Brief> Below is a block of entries; repeat exactly the lines starting at the line that contains "D2: diode US1M" and ending at the line that contains "TR4: NMOS BSS138", both included.

Given entries>

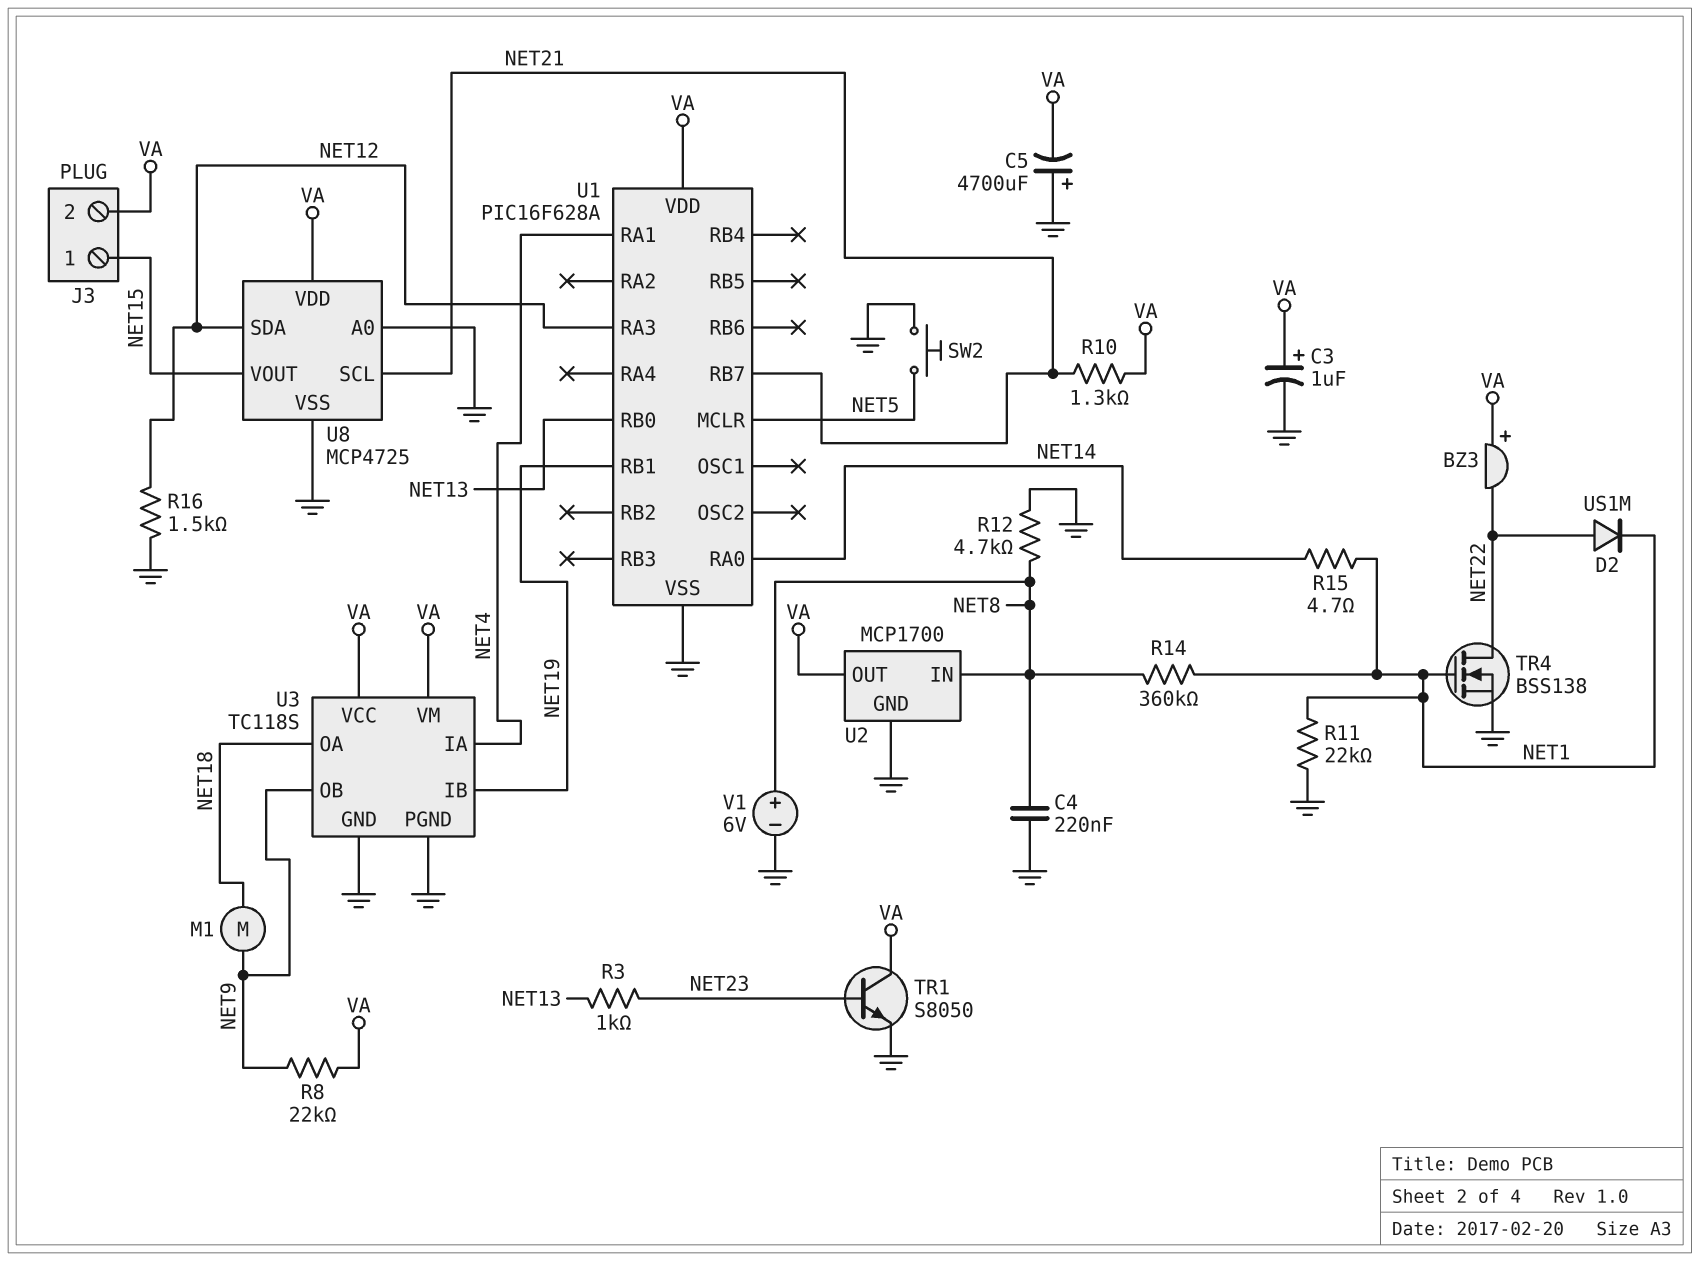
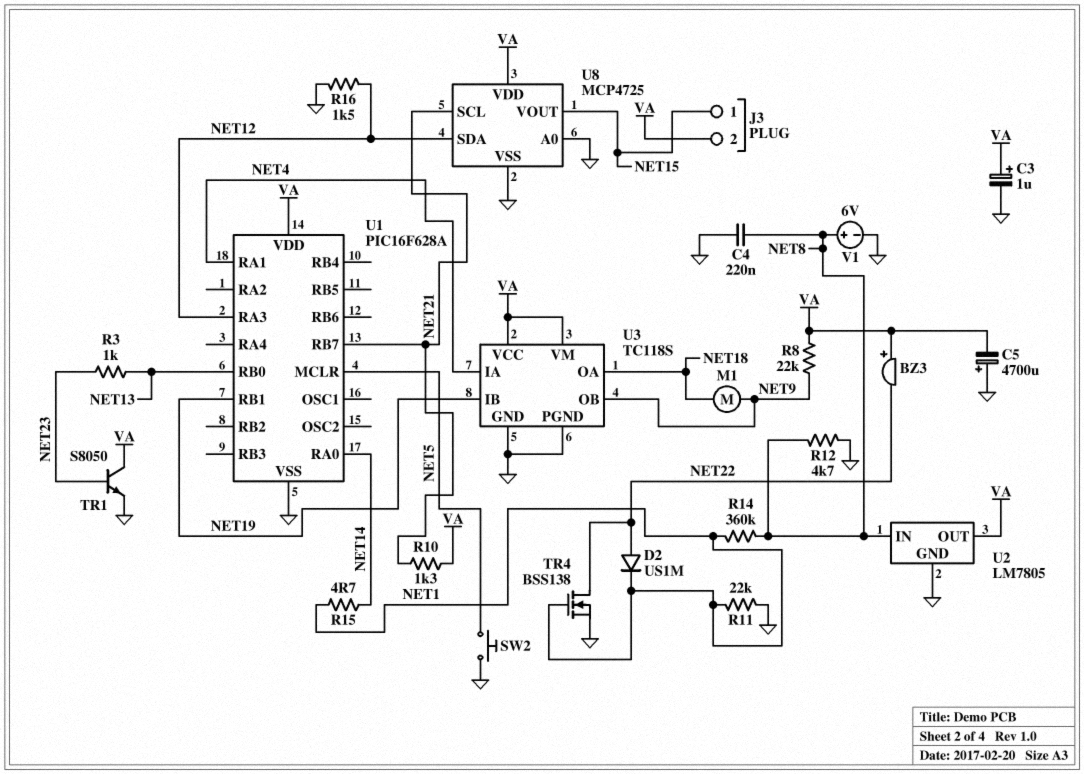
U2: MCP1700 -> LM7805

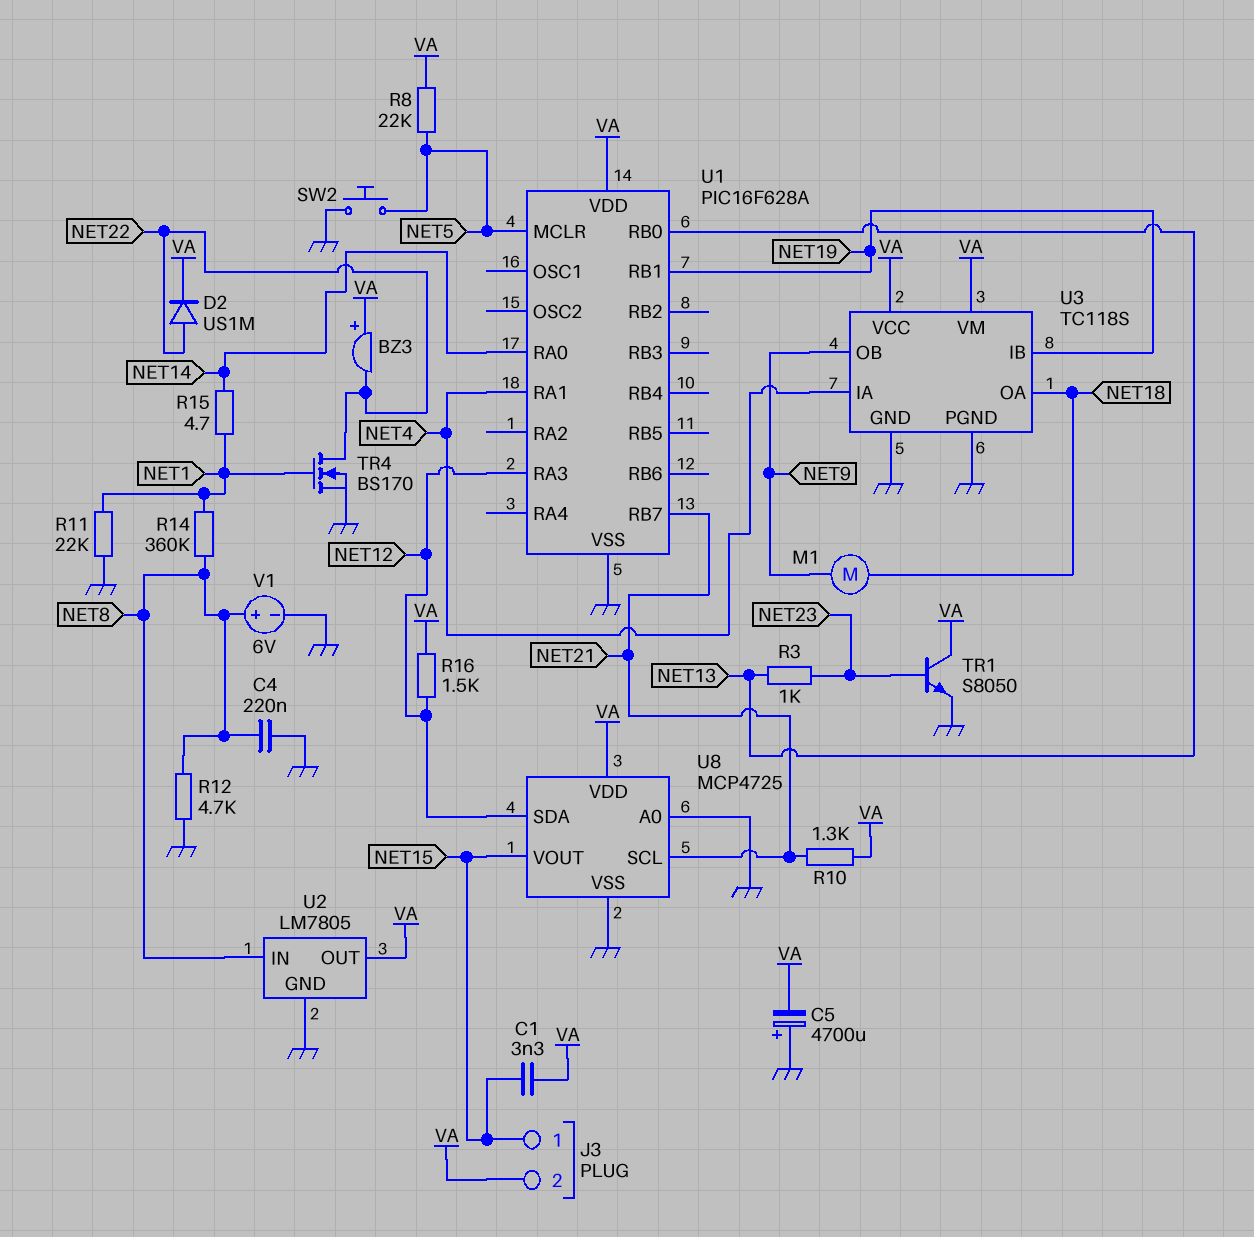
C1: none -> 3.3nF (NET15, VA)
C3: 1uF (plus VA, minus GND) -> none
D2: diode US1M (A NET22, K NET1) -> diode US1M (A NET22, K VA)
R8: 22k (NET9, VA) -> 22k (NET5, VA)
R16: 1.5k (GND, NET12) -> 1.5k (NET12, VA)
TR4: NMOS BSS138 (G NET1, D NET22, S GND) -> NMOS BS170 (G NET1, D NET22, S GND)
==
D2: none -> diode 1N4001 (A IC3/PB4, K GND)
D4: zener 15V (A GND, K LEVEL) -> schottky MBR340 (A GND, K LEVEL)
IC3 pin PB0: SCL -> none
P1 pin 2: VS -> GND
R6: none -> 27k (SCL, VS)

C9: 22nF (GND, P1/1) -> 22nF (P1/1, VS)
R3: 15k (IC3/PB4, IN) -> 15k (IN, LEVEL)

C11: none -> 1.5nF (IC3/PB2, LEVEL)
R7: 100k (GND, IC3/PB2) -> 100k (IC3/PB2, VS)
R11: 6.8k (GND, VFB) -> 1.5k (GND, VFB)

Written solution>
D2: diode US1M (A NET22, K NET1) -> diode US1M (A NET22, K VA)
R8: 22k (NET9, VA) -> 22k (NET5, VA)
R16: 1.5k (GND, NET12) -> 1.5k (NET12, VA)
TR4: NMOS BSS138 (G NET1, D NET22, S GND) -> NMOS BS170 (G NET1, D NET22, S GND)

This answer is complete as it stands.